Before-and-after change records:
···

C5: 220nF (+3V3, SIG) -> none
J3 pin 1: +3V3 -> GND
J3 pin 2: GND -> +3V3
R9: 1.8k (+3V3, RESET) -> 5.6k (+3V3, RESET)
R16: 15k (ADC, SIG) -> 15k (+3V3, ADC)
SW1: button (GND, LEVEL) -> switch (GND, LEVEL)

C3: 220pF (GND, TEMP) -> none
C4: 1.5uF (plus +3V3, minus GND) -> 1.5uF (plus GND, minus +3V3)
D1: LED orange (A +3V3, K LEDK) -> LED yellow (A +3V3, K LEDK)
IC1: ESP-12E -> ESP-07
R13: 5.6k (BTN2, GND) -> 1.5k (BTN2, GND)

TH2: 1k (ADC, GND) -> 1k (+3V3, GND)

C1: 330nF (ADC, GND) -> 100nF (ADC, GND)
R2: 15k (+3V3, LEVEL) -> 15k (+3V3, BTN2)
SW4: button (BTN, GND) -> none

···

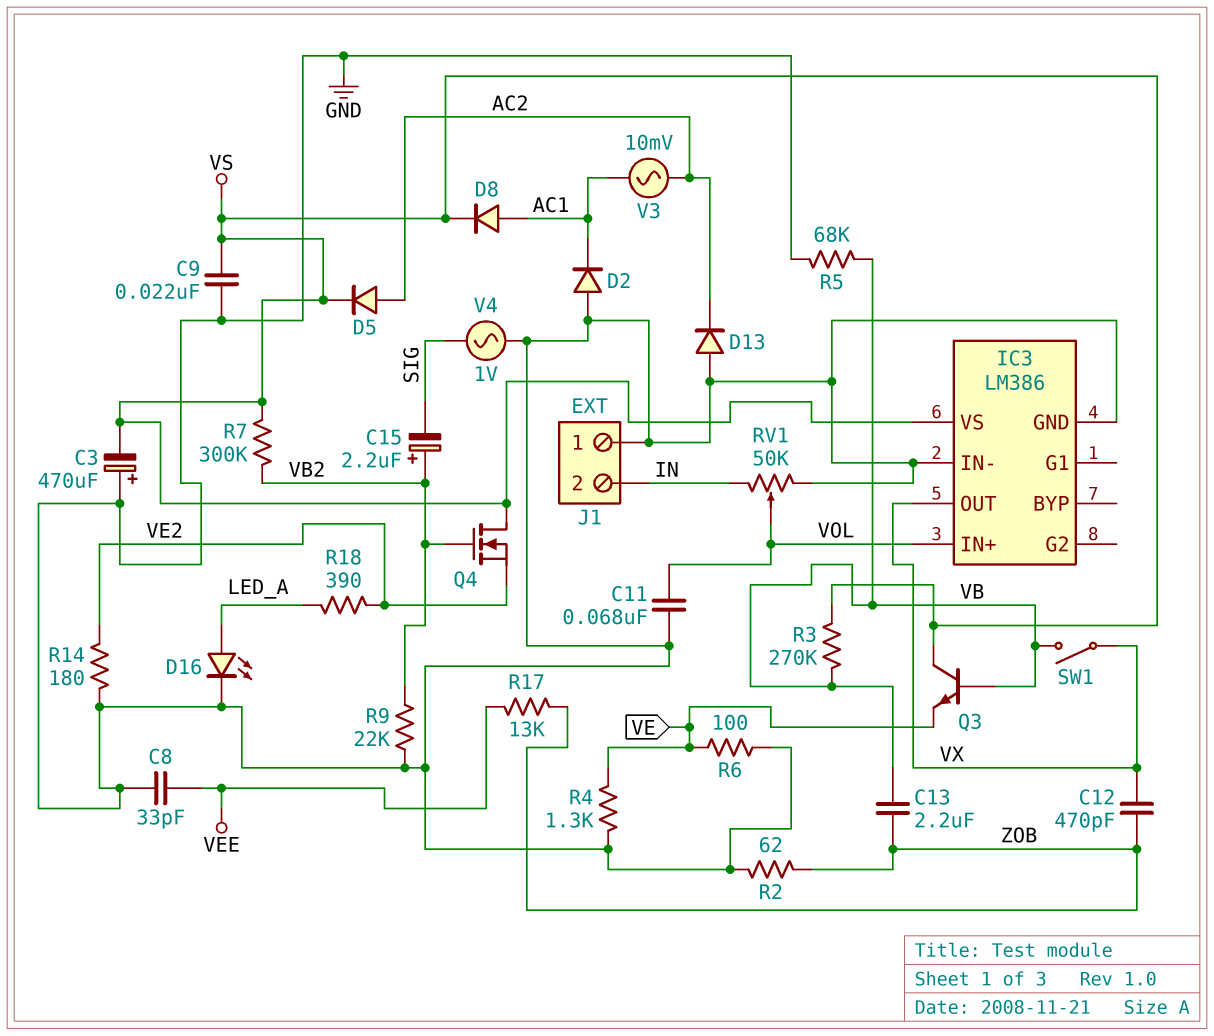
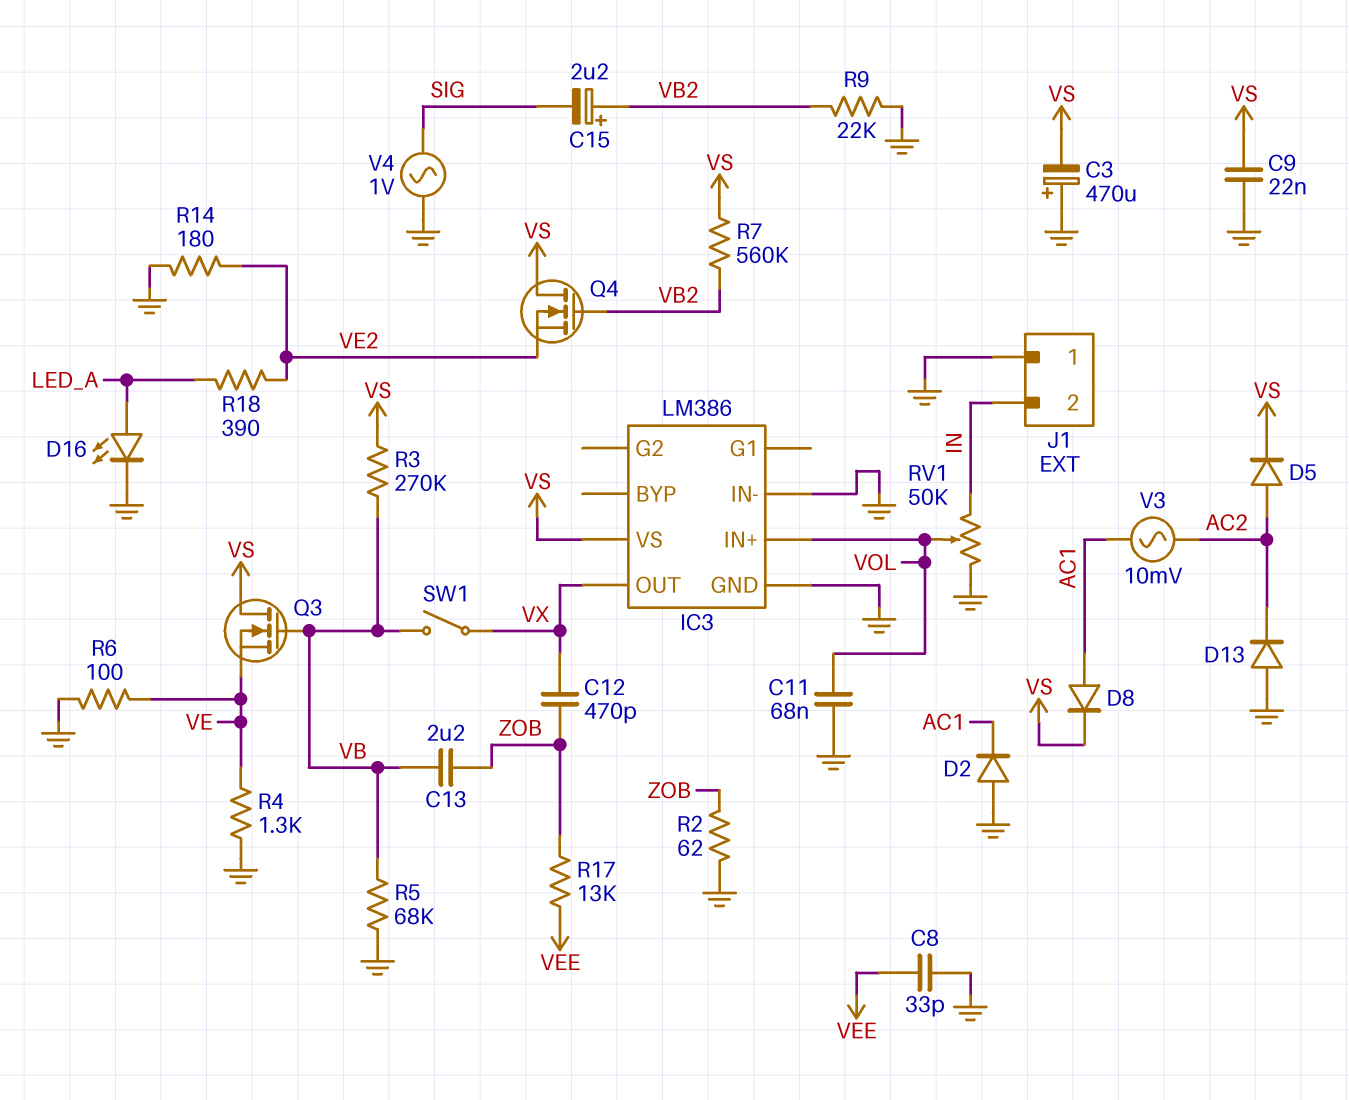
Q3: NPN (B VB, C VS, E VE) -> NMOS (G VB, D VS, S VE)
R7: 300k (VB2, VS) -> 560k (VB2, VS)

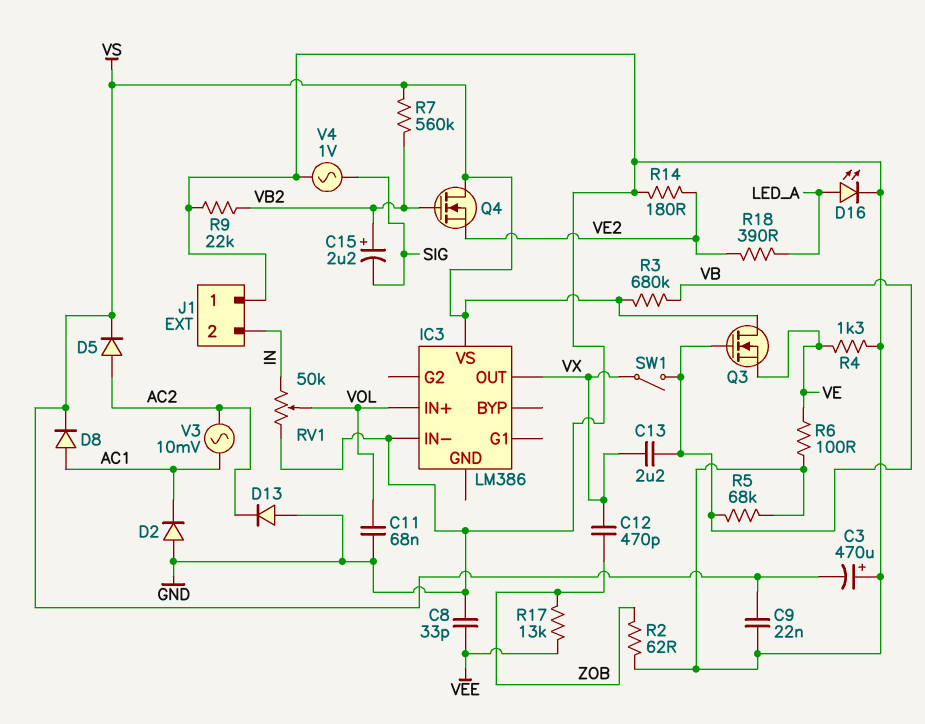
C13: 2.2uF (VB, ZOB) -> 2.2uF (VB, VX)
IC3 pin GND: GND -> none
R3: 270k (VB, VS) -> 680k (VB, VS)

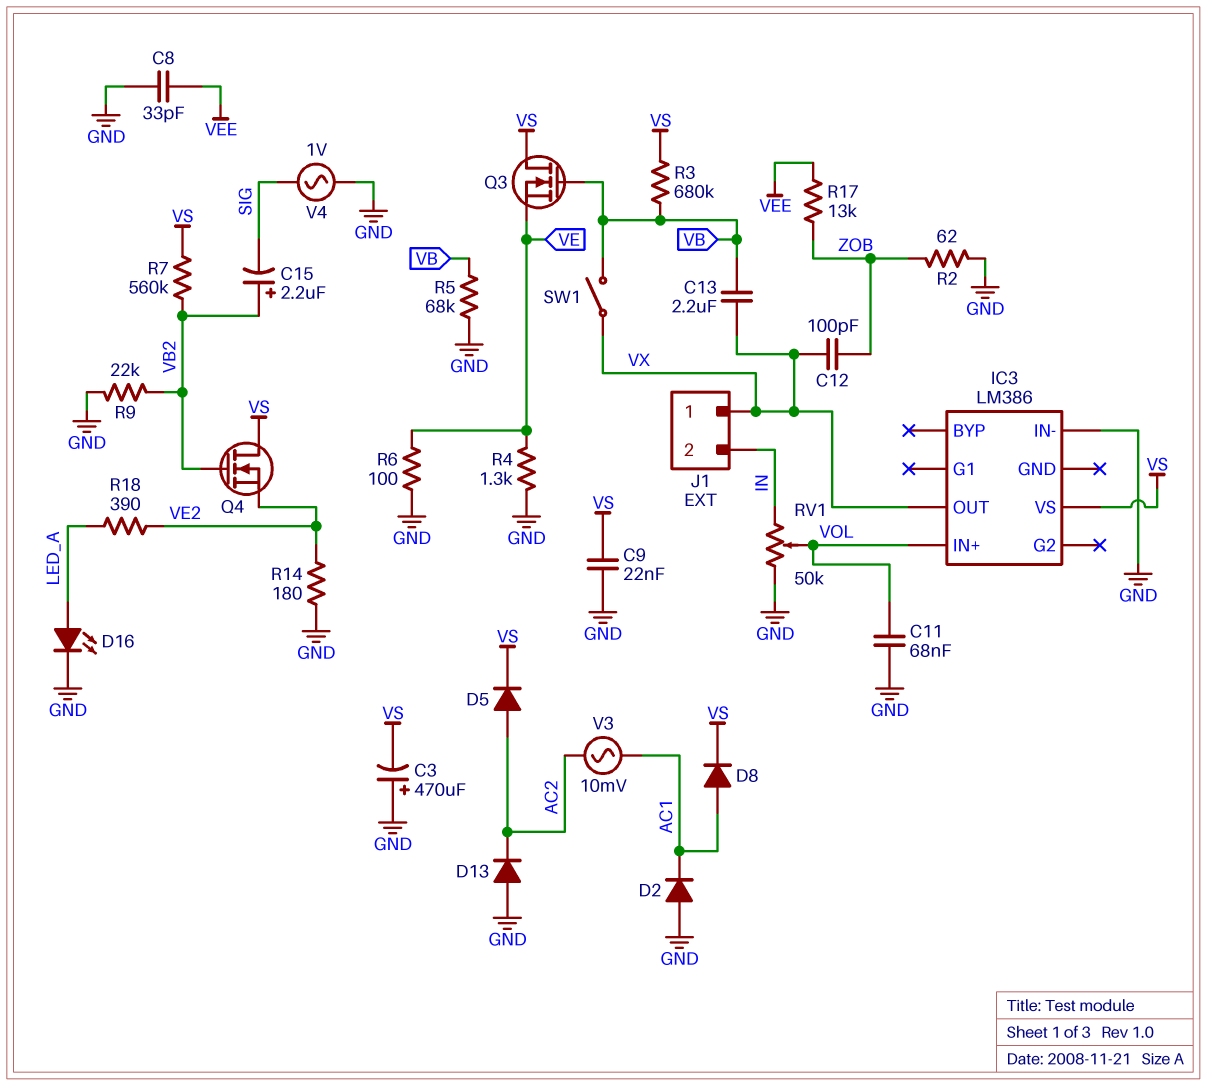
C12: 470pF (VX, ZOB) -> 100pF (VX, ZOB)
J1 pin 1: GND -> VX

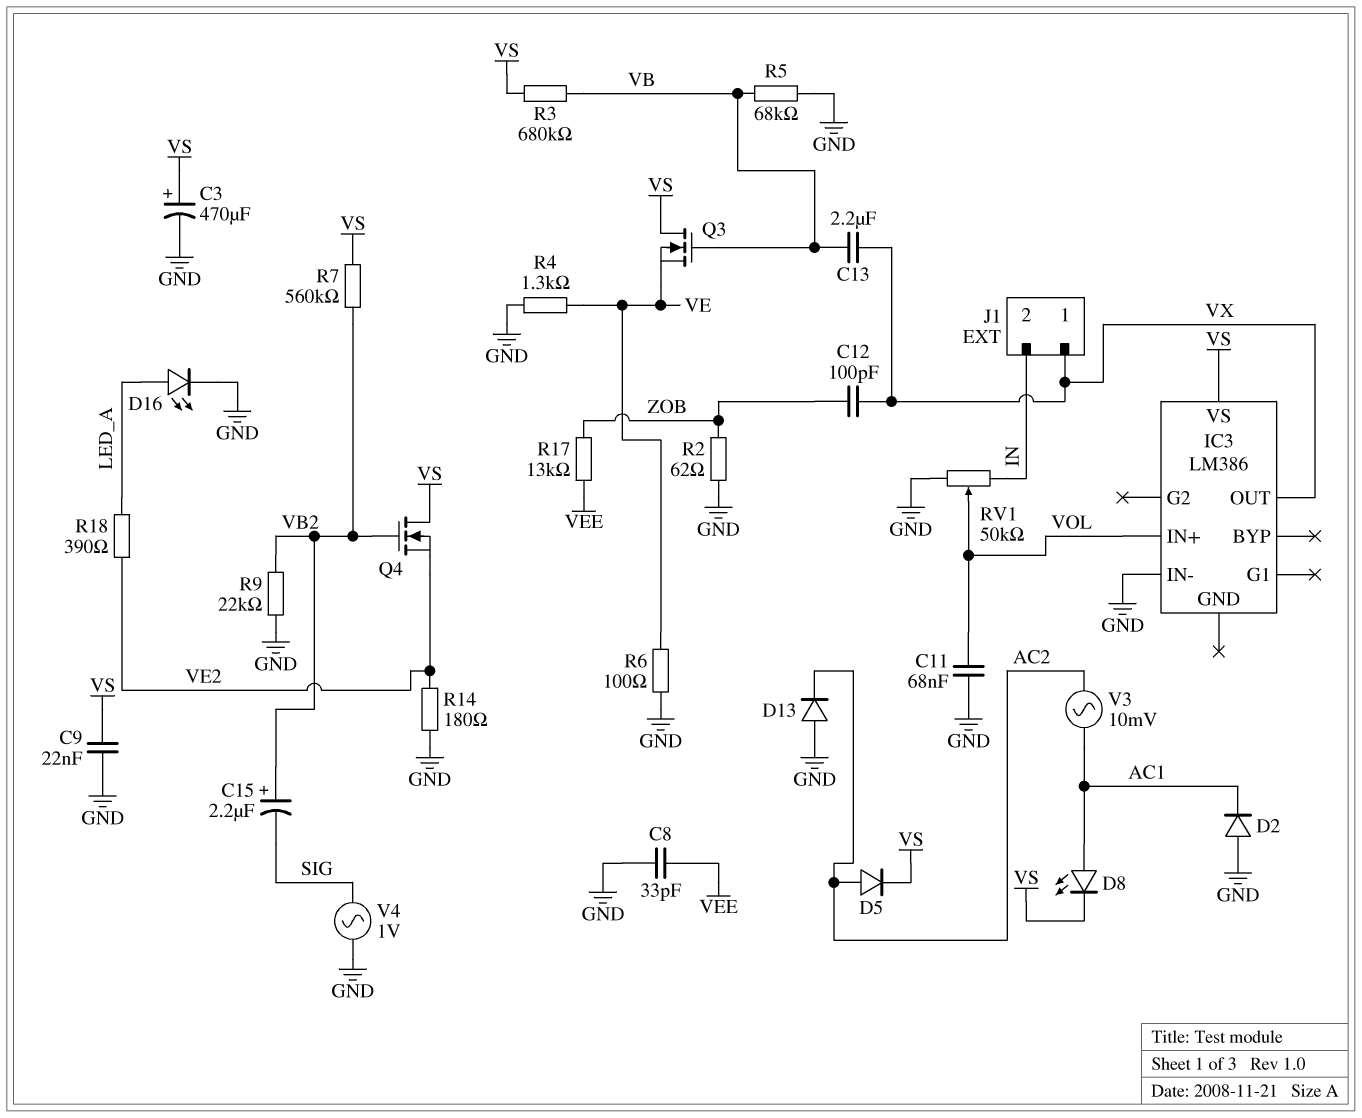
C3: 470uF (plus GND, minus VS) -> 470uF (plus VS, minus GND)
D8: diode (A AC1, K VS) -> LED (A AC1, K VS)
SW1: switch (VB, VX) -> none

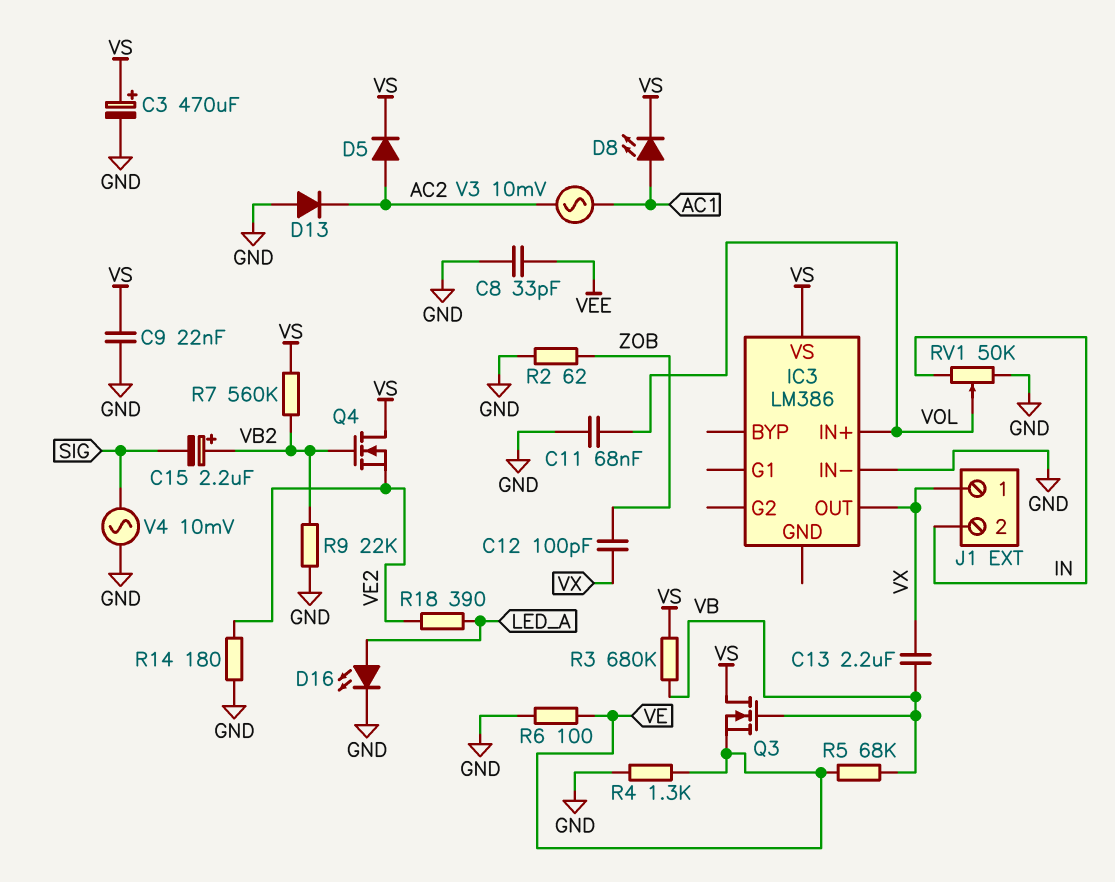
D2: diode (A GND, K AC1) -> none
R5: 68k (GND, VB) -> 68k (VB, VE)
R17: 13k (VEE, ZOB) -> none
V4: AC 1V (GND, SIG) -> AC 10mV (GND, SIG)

···

• _The problem_
When a line among the entries above contains "switch", copy it.

• _Response_
SW1: button (GND, LEVEL) -> switch (GND, LEVEL)
SW1: switch (VB, VX) -> none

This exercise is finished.